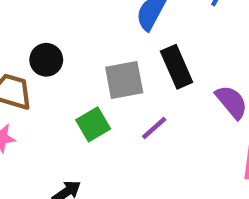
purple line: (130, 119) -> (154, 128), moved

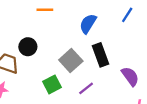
gray square: (124, 80) -> (71, 61), turned -35

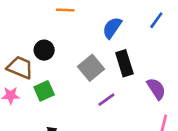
green square: (52, 84) -> (44, 91), moved

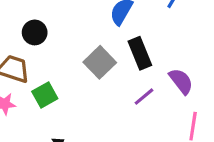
black circle: (44, 50) -> (35, 32), moved
purple line: (106, 100) -> (144, 97), moved

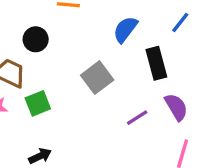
black rectangle: (140, 53) -> (156, 63), moved

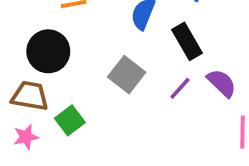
black circle: (36, 39) -> (48, 51), size x1.5
purple line: (137, 118) -> (180, 88), moved

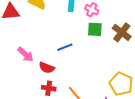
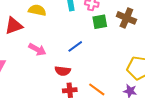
pink arrow: (25, 54) -> (37, 49), moved

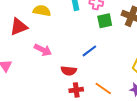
blue line: (75, 46) -> (89, 51), moved

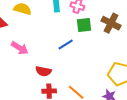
blue line: (89, 51) -> (66, 45), moved

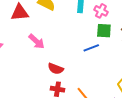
blue line: (66, 45) -> (91, 48), moved

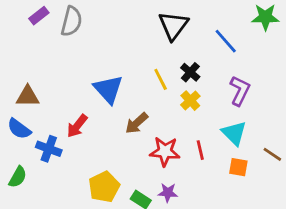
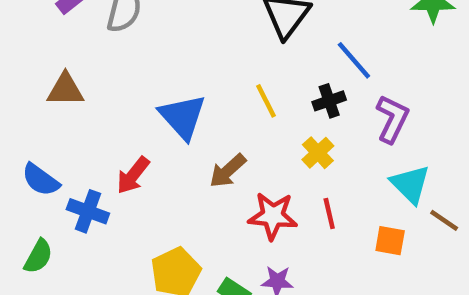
blue line: (226, 41) -> (354, 60), moved
black cross: (190, 72) -> (329, 101), moved, turned 30
brown triangle: (28, 96) -> (65, 90), moved
yellow cross: (190, 101) -> (318, 153), moved
cyan triangle: (234, 133) -> (410, 184), moved

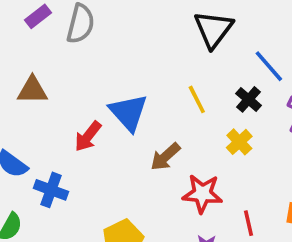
black cross: (329, 101) -> (249, 99), turned -30
red arrow: (133, 175) -> (88, 136), moved
red line: (329, 214) -> (249, 223), moved

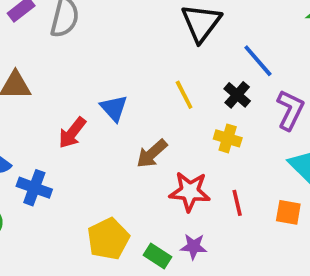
blue triangle: (128, 112) -> (114, 108), size x0.7
yellow cross: (239, 142) -> (228, 138), turned -30
red line: (249, 223) -> (237, 203), moved

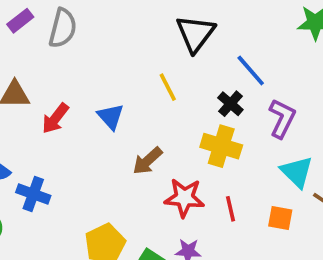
yellow line: (184, 95) -> (168, 87), moved
red arrow: (72, 133) -> (55, 118), moved
yellow cross: (228, 138) -> (221, 146), size x1.5

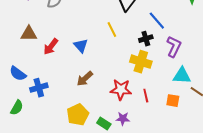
black cross: (230, 104) -> (146, 39), turned 32
brown arrow: (147, 161) -> (85, 79), moved
cyan triangle: (297, 172) -> (182, 76), turned -42
blue cross: (33, 194) -> (39, 88), turned -36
================================
YOUR ASSIGNMENT. Verbatim copy, images excluded: transcribe all the entries above.

PROBLEM SOLUTION.
purple line: (130, 119) -> (154, 128), moved

gray square: (124, 80) -> (71, 61), turned -35

green square: (52, 84) -> (44, 91), moved

black circle: (44, 50) -> (35, 32), moved
purple line: (106, 100) -> (144, 97), moved

black rectangle: (140, 53) -> (156, 63), moved

black circle: (36, 39) -> (48, 51), size x1.5
purple line: (137, 118) -> (180, 88), moved

pink arrow: (25, 54) -> (37, 49), moved

blue line: (75, 46) -> (89, 51), moved

blue line: (89, 51) -> (66, 45), moved

blue line: (66, 45) -> (91, 48), moved

blue line: (226, 41) -> (354, 60), moved
black cross: (190, 72) -> (329, 101), moved, turned 30
brown triangle: (28, 96) -> (65, 90), moved
yellow cross: (190, 101) -> (318, 153), moved
cyan triangle: (234, 133) -> (410, 184), moved

black cross: (329, 101) -> (249, 99), turned -30
red arrow: (133, 175) -> (88, 136), moved
red line: (329, 214) -> (249, 223), moved

blue triangle: (128, 112) -> (114, 108), size x0.7
yellow cross: (239, 142) -> (228, 138), turned -30
red line: (249, 223) -> (237, 203), moved

yellow line: (184, 95) -> (168, 87), moved
red arrow: (72, 133) -> (55, 118), moved
yellow cross: (228, 138) -> (221, 146), size x1.5

black cross: (230, 104) -> (146, 39), turned 32
brown arrow: (147, 161) -> (85, 79), moved
cyan triangle: (297, 172) -> (182, 76), turned -42
blue cross: (33, 194) -> (39, 88), turned -36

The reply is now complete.